» Requirements
Collect every line in the rows below that contains the string "Paris", matching case exactly.

» Material provided
# # # # #

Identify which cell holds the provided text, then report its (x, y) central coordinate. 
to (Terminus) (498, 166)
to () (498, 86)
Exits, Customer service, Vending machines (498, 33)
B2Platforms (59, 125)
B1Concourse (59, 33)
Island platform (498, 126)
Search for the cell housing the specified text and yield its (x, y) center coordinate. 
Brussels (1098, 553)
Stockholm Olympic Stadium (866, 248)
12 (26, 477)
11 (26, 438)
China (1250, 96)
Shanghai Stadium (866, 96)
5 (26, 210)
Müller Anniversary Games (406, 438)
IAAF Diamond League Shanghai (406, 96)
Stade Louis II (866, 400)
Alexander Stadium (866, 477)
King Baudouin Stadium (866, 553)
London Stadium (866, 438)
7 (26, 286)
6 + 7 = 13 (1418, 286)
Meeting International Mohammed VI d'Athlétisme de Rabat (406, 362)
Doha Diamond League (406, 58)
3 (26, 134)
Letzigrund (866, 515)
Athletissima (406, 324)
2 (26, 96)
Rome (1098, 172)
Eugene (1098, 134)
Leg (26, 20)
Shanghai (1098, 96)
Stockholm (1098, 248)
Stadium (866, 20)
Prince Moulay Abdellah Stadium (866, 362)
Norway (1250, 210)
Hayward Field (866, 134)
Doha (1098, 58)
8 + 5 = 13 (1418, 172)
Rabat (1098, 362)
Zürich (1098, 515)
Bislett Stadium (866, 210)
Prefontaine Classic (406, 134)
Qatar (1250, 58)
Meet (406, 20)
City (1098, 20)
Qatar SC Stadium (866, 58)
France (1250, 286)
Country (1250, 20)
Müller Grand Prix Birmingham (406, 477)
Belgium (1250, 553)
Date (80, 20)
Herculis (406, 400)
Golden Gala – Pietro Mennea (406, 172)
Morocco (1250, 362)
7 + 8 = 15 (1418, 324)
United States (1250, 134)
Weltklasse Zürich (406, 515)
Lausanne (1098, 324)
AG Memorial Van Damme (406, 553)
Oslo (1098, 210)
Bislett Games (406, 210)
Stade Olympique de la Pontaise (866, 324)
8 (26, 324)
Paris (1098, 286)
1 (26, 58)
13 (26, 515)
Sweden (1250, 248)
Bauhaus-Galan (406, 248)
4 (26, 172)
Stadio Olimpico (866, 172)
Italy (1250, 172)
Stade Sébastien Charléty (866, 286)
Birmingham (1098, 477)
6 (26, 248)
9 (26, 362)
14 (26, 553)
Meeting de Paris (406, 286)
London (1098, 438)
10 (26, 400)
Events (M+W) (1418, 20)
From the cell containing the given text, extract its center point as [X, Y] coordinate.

# # # # #

» Complete response
Paris (1098, 286)
Meeting de Paris (406, 286)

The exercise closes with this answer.